PROBLEM DETAILS — Please return the whole listing, character for character.

SOURCE MATERIAL —
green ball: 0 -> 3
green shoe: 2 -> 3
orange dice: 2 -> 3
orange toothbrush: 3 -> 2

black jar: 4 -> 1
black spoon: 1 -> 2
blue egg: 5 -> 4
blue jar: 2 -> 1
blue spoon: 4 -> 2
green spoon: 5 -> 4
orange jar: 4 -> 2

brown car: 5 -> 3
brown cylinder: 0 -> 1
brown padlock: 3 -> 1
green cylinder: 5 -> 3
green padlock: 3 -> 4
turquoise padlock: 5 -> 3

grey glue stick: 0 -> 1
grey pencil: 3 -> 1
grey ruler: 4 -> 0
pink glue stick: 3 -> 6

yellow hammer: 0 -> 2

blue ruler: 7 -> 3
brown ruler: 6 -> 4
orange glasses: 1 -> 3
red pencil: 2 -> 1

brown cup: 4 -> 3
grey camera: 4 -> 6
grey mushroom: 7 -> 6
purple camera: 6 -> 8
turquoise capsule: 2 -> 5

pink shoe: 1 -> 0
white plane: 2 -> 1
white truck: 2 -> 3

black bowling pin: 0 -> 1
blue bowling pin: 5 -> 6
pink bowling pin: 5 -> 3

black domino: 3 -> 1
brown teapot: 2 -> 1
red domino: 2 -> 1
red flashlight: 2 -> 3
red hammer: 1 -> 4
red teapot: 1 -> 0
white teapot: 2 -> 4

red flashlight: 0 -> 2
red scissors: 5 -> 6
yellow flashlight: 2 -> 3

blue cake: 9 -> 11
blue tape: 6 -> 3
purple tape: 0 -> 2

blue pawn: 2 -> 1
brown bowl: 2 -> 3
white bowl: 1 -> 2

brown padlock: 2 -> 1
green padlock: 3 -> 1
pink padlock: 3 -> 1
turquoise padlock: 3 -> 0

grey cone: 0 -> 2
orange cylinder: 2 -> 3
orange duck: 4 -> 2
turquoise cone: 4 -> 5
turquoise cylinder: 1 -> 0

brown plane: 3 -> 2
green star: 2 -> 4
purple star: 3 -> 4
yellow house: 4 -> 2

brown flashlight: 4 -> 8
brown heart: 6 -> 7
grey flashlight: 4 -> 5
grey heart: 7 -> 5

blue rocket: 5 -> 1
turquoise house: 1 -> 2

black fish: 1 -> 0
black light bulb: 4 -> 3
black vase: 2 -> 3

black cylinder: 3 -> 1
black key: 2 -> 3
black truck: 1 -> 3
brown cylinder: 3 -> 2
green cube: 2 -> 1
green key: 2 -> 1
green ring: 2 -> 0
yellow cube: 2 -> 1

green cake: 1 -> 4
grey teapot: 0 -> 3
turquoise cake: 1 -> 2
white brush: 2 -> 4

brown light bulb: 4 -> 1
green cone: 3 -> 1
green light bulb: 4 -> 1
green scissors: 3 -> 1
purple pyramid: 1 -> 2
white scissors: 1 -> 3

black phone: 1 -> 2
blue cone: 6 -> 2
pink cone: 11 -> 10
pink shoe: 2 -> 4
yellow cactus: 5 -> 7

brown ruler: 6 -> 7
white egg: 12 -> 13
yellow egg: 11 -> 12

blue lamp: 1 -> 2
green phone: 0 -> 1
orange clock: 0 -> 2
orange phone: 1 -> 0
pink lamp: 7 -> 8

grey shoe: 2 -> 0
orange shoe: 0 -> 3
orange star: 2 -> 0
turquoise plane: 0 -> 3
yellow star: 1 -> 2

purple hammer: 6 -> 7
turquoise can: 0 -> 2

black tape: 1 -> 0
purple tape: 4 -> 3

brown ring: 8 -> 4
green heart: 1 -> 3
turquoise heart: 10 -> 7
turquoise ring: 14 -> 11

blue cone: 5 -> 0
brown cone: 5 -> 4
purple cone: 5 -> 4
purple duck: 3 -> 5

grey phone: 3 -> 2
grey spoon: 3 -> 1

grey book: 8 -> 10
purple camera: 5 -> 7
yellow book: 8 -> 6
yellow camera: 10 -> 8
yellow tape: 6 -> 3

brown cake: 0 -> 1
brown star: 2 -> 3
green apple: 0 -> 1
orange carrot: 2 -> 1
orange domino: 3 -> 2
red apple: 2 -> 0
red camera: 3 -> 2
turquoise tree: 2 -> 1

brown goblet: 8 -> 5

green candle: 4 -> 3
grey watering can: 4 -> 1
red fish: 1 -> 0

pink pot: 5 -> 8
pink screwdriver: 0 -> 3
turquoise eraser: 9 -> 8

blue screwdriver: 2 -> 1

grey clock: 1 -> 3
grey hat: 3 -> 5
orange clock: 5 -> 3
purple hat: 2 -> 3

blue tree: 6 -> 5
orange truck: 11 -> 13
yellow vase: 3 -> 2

ANSWER BOX —
green ball: 0 -> 3
green shoe: 2 -> 3
orange dice: 2 -> 3
orange toothbrush: 3 -> 2

black jar: 4 -> 1
black spoon: 1 -> 2
blue egg: 5 -> 4
blue jar: 2 -> 1
blue spoon: 4 -> 2
green spoon: 5 -> 4
orange jar: 4 -> 2

brown car: 5 -> 3
brown cylinder: 0 -> 1
brown padlock: 3 -> 1
green cylinder: 5 -> 3
green padlock: 3 -> 4
turquoise padlock: 5 -> 3

grey glue stick: 0 -> 1
grey pencil: 3 -> 1
grey ruler: 4 -> 0
pink glue stick: 3 -> 6

yellow hammer: 0 -> 2

blue ruler: 7 -> 3
brown ruler: 6 -> 4
orange glasses: 1 -> 3
red pencil: 2 -> 1

brown cup: 4 -> 3
grey camera: 4 -> 6
grey mushroom: 7 -> 6
purple camera: 6 -> 8
turquoise capsule: 2 -> 5

pink shoe: 1 -> 0
white plane: 2 -> 1
white truck: 2 -> 3

black bowling pin: 0 -> 1
blue bowling pin: 5 -> 6
pink bowling pin: 5 -> 3

black domino: 3 -> 1
brown teapot: 2 -> 1
red domino: 2 -> 1
red flashlight: 2 -> 3
red hammer: 1 -> 4
red teapot: 1 -> 0
white teapot: 2 -> 4

red flashlight: 0 -> 2
red scissors: 5 -> 6
yellow flashlight: 2 -> 3

blue cake: 9 -> 11
blue tape: 6 -> 3
purple tape: 0 -> 2

blue pawn: 2 -> 1
brown bowl: 2 -> 3
white bowl: 1 -> 2

brown padlock: 2 -> 1
green padlock: 3 -> 1
pink padlock: 3 -> 1
turquoise padlock: 3 -> 0

grey cone: 0 -> 2
orange cylinder: 2 -> 3
orange duck: 4 -> 2
turquoise cone: 4 -> 5
turquoise cylinder: 1 -> 0

brown plane: 3 -> 2
green star: 2 -> 4
purple star: 3 -> 4
yellow house: 4 -> 2

brown flashlight: 4 -> 8
brown heart: 6 -> 7
grey flashlight: 4 -> 5
grey heart: 7 -> 5

blue rocket: 5 -> 1
turquoise house: 1 -> 2

black fish: 1 -> 0
black light bulb: 4 -> 3
black vase: 2 -> 3

black cylinder: 3 -> 1
black key: 2 -> 3
black truck: 1 -> 3
brown cylinder: 3 -> 2
green cube: 2 -> 1
green key: 2 -> 1
green ring: 2 -> 0
yellow cube: 2 -> 1

green cake: 1 -> 4
grey teapot: 0 -> 3
turquoise cake: 1 -> 2
white brush: 2 -> 4

brown light bulb: 4 -> 1
green cone: 3 -> 1
green light bulb: 4 -> 1
green scissors: 3 -> 1
purple pyramid: 1 -> 2
white scissors: 1 -> 3

black phone: 1 -> 2
blue cone: 6 -> 2
pink cone: 11 -> 10
pink shoe: 2 -> 4
yellow cactus: 5 -> 7

brown ruler: 6 -> 7
white egg: 12 -> 13
yellow egg: 11 -> 12

blue lamp: 1 -> 2
green phone: 0 -> 1
orange clock: 0 -> 2
orange phone: 1 -> 0
pink lamp: 7 -> 8

grey shoe: 2 -> 0
orange shoe: 0 -> 3
orange star: 2 -> 0
turquoise plane: 0 -> 3
yellow star: 1 -> 2

purple hammer: 6 -> 7
turquoise can: 0 -> 2

black tape: 1 -> 0
purple tape: 4 -> 3

brown ring: 8 -> 4
green heart: 1 -> 3
turquoise heart: 10 -> 7
turquoise ring: 14 -> 11

blue cone: 5 -> 0
brown cone: 5 -> 4
purple cone: 5 -> 4
purple duck: 3 -> 5

grey phone: 3 -> 2
grey spoon: 3 -> 1

grey book: 8 -> 10
purple camera: 5 -> 7
yellow book: 8 -> 6
yellow camera: 10 -> 8
yellow tape: 6 -> 3

brown cake: 0 -> 1
brown star: 2 -> 3
green apple: 0 -> 1
orange carrot: 2 -> 1
orange domino: 3 -> 2
red apple: 2 -> 0
red camera: 3 -> 2
turquoise tree: 2 -> 1

brown goblet: 8 -> 5

green candle: 4 -> 3
grey watering can: 4 -> 1
red fish: 1 -> 0

pink pot: 5 -> 8
pink screwdriver: 0 -> 3
turquoise eraser: 9 -> 8

blue screwdriver: 2 -> 1

grey clock: 1 -> 3
grey hat: 3 -> 5
orange clock: 5 -> 3
purple hat: 2 -> 3

blue tree: 6 -> 5
orange truck: 11 -> 13
yellow vase: 3 -> 2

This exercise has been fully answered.